#### RECORDS SUPPLIED
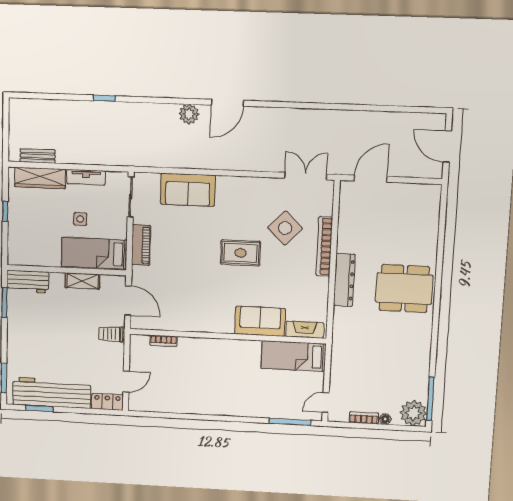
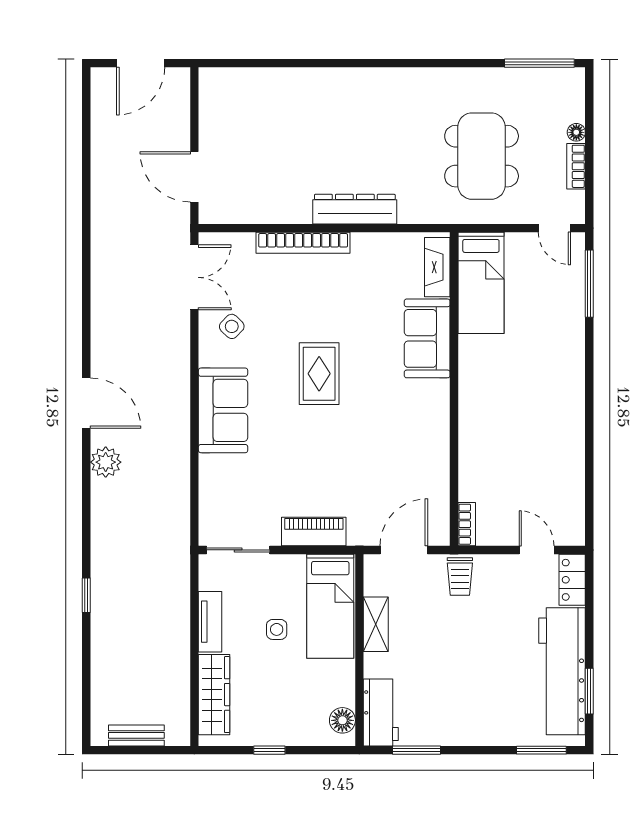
bench: (38, 156) -> (136, 735), moved, turned 90
double door: (306, 176) -> (194, 277), swing flipped
sofa: (188, 190) -> (223, 410), moved
side table: (285, 228) -> (232, 326), moved, width x0.54, depth x0.54
floor lamp: (23, 258) -> (342, 720), added
dining table: (404, 289) -> (482, 156), moved
bookcase: (163, 341) -> (467, 524), moved
plant: (413, 413) -> (564, 89), removed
########
▶ _TASK DESCRIPTION_
Give back the entire listing verbatim, without the pictures.

▶ _EXPECTED ANSWER_
bench: (38, 156) -> (136, 735), moved, turned 90
double door: (306, 176) -> (194, 277), swing flipped
sofa: (188, 190) -> (223, 410), moved
side table: (285, 228) -> (232, 326), moved, width x0.54, depth x0.54
floor lamp: (23, 258) -> (342, 720), added
dining table: (404, 289) -> (482, 156), moved
bookcase: (163, 341) -> (467, 524), moved
plant: (413, 413) -> (564, 89), removed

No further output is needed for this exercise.